=== SOURCE INFORMATION ===

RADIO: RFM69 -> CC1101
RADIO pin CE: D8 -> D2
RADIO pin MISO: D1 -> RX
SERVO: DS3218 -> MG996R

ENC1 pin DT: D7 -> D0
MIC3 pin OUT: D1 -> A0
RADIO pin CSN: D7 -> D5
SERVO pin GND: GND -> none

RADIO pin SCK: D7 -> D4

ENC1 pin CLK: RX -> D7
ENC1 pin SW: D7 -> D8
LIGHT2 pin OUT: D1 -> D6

===
=== SOURCE INFORMATION ===

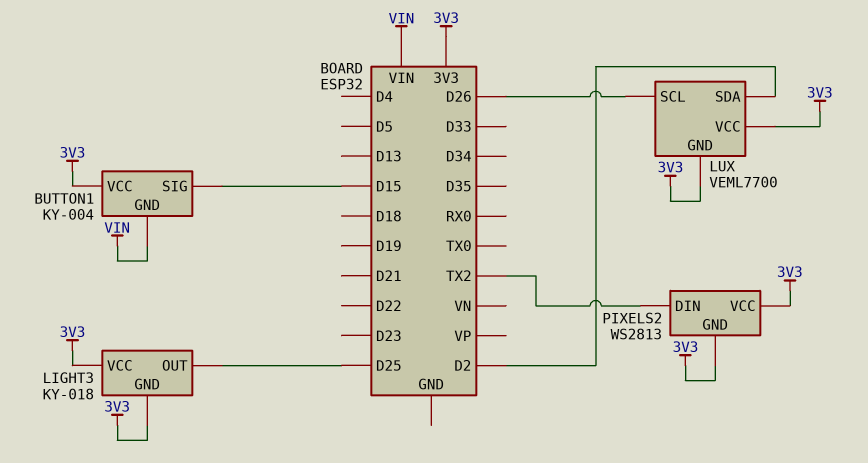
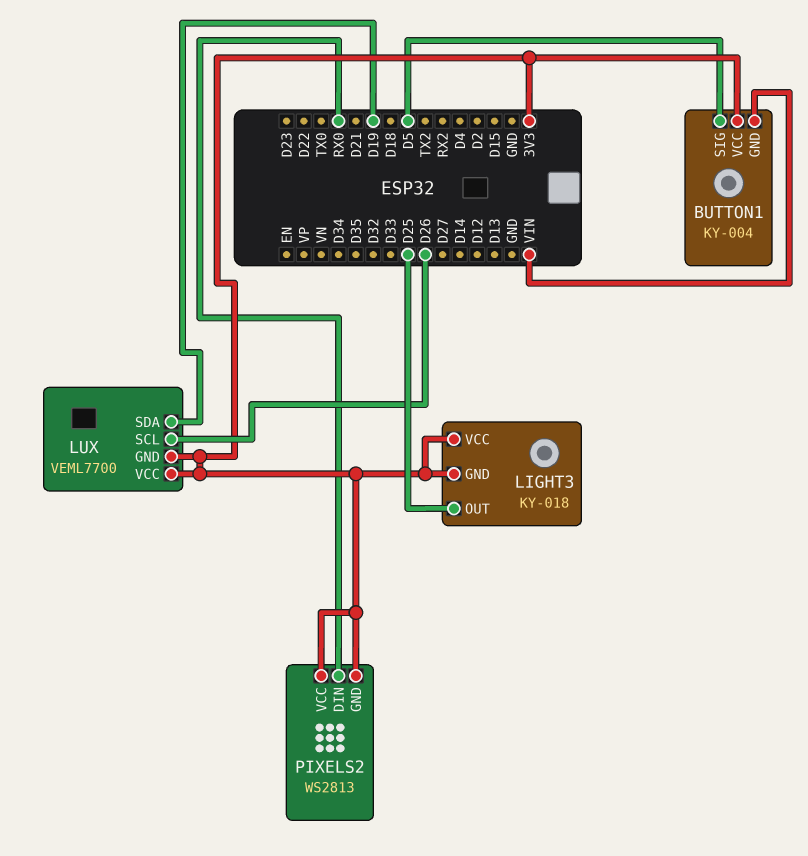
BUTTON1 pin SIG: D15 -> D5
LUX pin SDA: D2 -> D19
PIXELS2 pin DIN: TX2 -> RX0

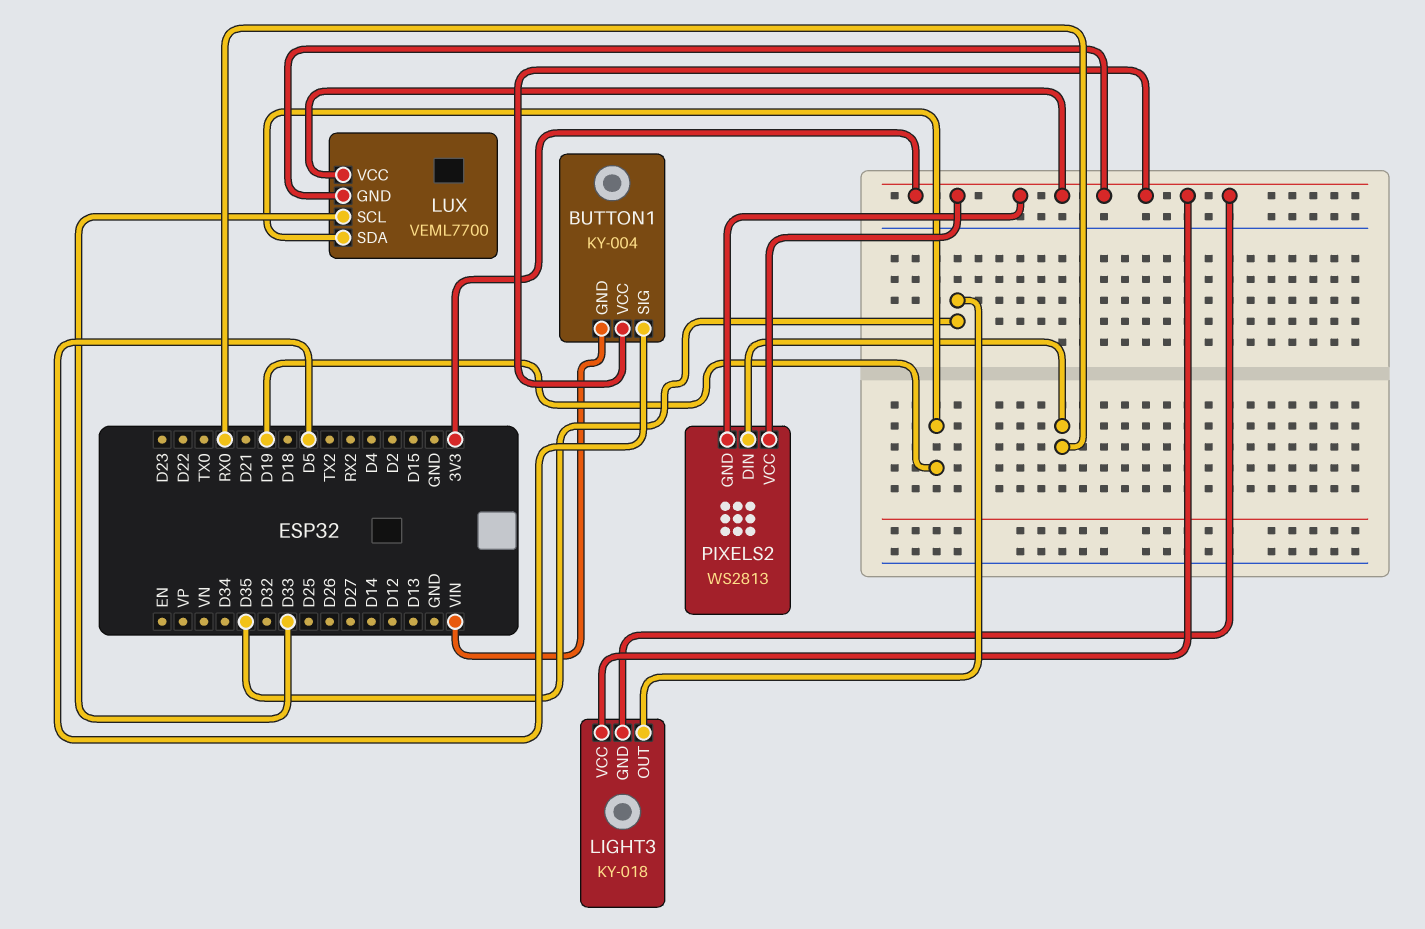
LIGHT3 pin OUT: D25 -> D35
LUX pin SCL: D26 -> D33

===
=== SOURCE INFORMATION ===

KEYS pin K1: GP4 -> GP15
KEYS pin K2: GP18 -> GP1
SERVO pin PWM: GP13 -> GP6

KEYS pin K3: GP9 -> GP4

===

◆ REQUIRED WORK: Copy out precisely the lines from the line with "RADIO: RFM69 -> CC1101" to the line with "LIGHT2 pin OUT: D1 -> D6" in the material above, including those two lines and omitting all the rest.

◆ TASK RESPONSE:
RADIO: RFM69 -> CC1101
RADIO pin CE: D8 -> D2
RADIO pin MISO: D1 -> RX
SERVO: DS3218 -> MG996R

ENC1 pin DT: D7 -> D0
MIC3 pin OUT: D1 -> A0
RADIO pin CSN: D7 -> D5
SERVO pin GND: GND -> none

RADIO pin SCK: D7 -> D4

ENC1 pin CLK: RX -> D7
ENC1 pin SW: D7 -> D8
LIGHT2 pin OUT: D1 -> D6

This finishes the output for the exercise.